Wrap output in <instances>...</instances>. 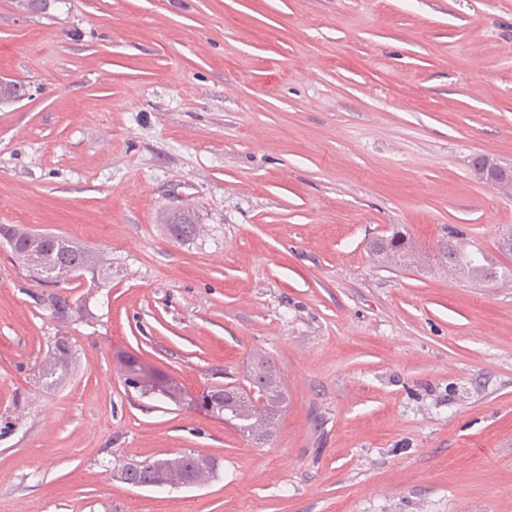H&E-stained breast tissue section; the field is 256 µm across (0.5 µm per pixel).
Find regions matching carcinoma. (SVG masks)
<instances>
[{"label": "carcinoma", "mask_w": 512, "mask_h": 512, "mask_svg": "<svg viewBox=\"0 0 512 512\" xmlns=\"http://www.w3.org/2000/svg\"><path fill=\"white\" fill-rule=\"evenodd\" d=\"M22 94L21 85L15 81L6 79L0 84V104L11 103ZM162 223L166 224L170 236L176 239L187 240L199 232L194 214L187 208L166 213ZM0 239L9 245L20 263L44 282L75 281L99 266V258L93 251L54 234L35 233L17 226H0ZM370 250L375 258L395 264H405L415 258L413 243L398 230L375 239L370 244ZM437 257L442 264L474 280L490 282L500 278L497 261L473 245L456 227L448 228V235L442 238L438 246ZM72 358L71 343L64 338L56 340L43 362L42 375L49 379L63 374L71 365ZM119 363L123 375L133 379L134 389L140 395L155 397L176 406L183 404L185 388L176 378L143 365L140 359L130 354L121 355ZM203 398L210 401L207 411L213 416L235 423L257 439L268 435L288 405V396L282 388L275 365L262 354H255L251 358L244 384L213 388L206 391ZM113 470L131 486L201 488L218 477L219 464L212 457L180 452L151 462L139 474H128V462L124 460L116 463Z\"/></svg>", "instance_id": "cac0c4a2"}]
</instances>
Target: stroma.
<instances>
[{
    "mask_svg": "<svg viewBox=\"0 0 512 512\" xmlns=\"http://www.w3.org/2000/svg\"><path fill=\"white\" fill-rule=\"evenodd\" d=\"M1 77L0 225L112 274L45 283L0 243V512H512V198L471 167L512 162V0H0ZM451 227L508 277L448 274ZM395 229L411 265L369 251ZM122 352L193 396L262 352L288 406L258 444L139 396ZM180 451L218 479L110 474ZM162 224H166L170 236L181 240L194 237L200 230L194 214L187 208L167 212L163 217ZM73 358L72 345L66 339L61 338L55 341L51 353L44 360L42 365V376L46 379L54 378L57 374L63 375L71 365Z\"/></svg>",
    "mask_w": 512,
    "mask_h": 512,
    "instance_id": "obj_1",
    "label": "stroma"
}]
</instances>
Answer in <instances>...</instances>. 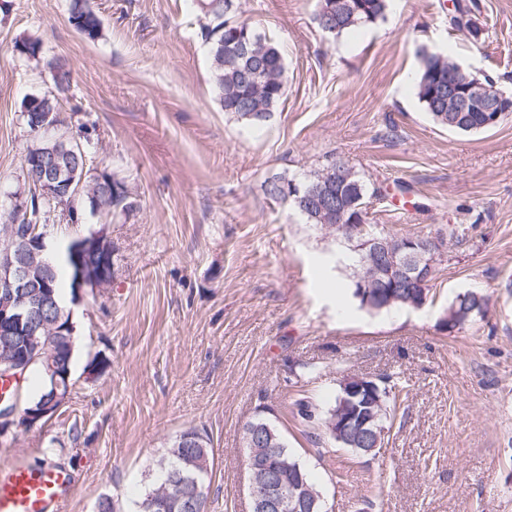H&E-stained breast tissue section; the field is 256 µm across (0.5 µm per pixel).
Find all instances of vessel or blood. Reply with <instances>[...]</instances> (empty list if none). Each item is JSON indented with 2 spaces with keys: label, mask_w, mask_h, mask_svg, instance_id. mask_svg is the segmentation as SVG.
<instances>
[{
  "label": "vessel or blood",
  "mask_w": 512,
  "mask_h": 512,
  "mask_svg": "<svg viewBox=\"0 0 512 512\" xmlns=\"http://www.w3.org/2000/svg\"><path fill=\"white\" fill-rule=\"evenodd\" d=\"M74 486L71 473L54 463L38 468L14 463L0 468V512H61Z\"/></svg>",
  "instance_id": "obj_1"
}]
</instances>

→ THE PROBLEM: Send back exactly the lines from the line with "Find all instances" through the end of the records.

→ WRITTEN REPLY:
Find all instances of vessel or blood. Reply with <instances>[...]</instances> (empty list if none). Each item is JSON indented with 2 spaces with keys: label, mask_w, mask_h, mask_svg, instance_id. mask_svg is the segmentation as SVG.
<instances>
[{
  "label": "vessel or blood",
  "mask_w": 512,
  "mask_h": 512,
  "mask_svg": "<svg viewBox=\"0 0 512 512\" xmlns=\"http://www.w3.org/2000/svg\"><path fill=\"white\" fill-rule=\"evenodd\" d=\"M74 486L71 473L54 463L38 468L14 463L0 468V512H61Z\"/></svg>",
  "instance_id": "obj_1"
}]
</instances>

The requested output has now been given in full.